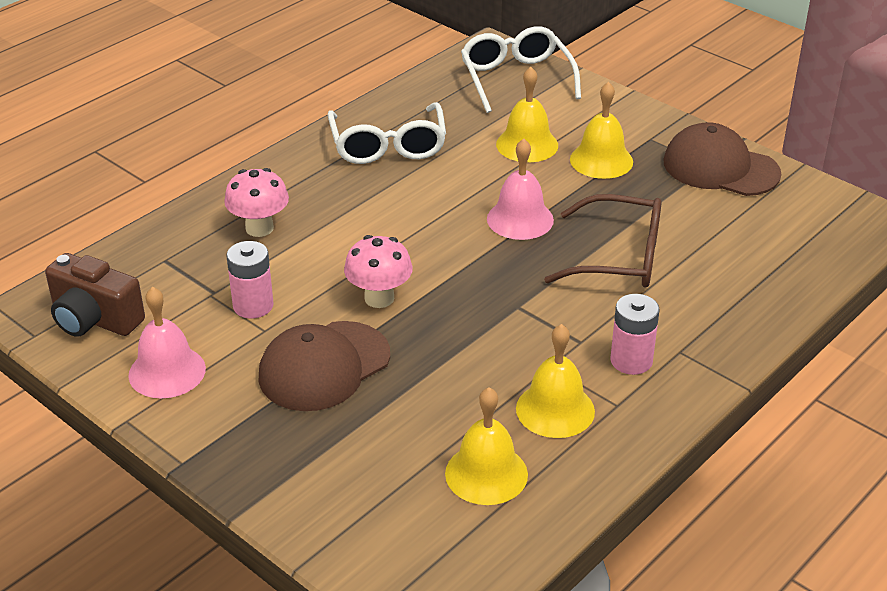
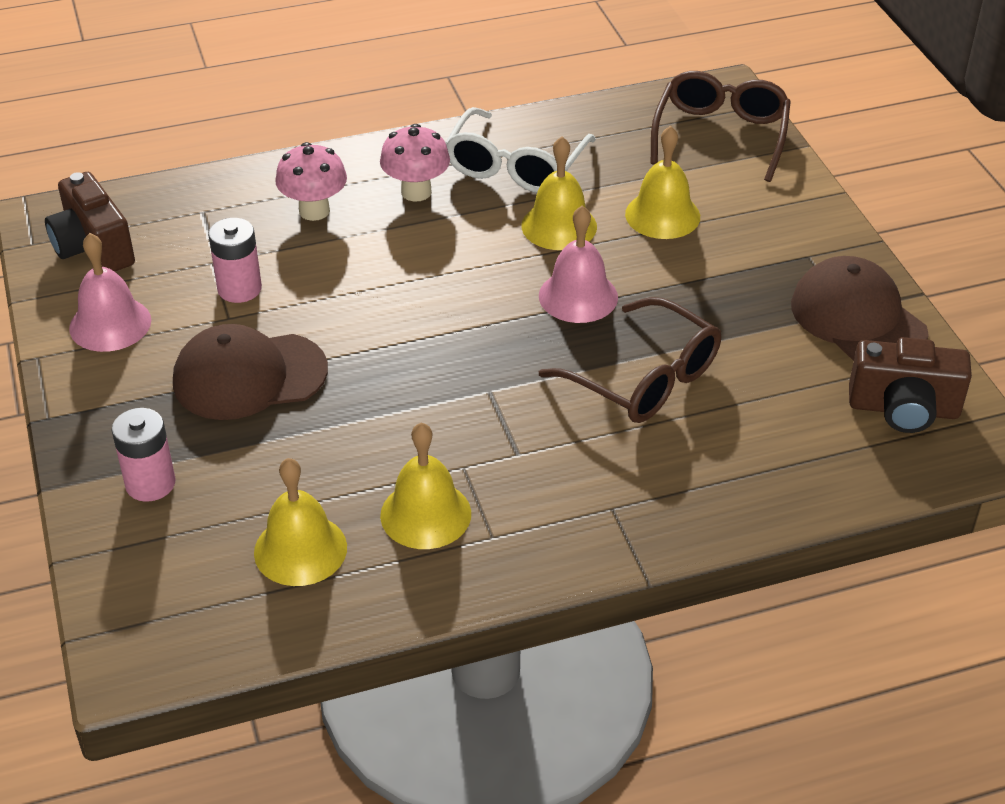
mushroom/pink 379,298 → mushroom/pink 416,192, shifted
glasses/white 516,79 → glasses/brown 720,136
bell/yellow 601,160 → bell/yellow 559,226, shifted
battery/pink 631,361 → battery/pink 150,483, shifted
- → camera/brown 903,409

• _PROBLEM TO SOLVE_
Please print each of the records word for word, keeping the pictures out.

• _EXERCISE ANSWER_
mushroom/pink 379,298 → mushroom/pink 416,192, shifted
glasses/white 516,79 → glasses/brown 720,136
bell/yellow 601,160 → bell/yellow 559,226, shifted
battery/pink 631,361 → battery/pink 150,483, shifted
- → camera/brown 903,409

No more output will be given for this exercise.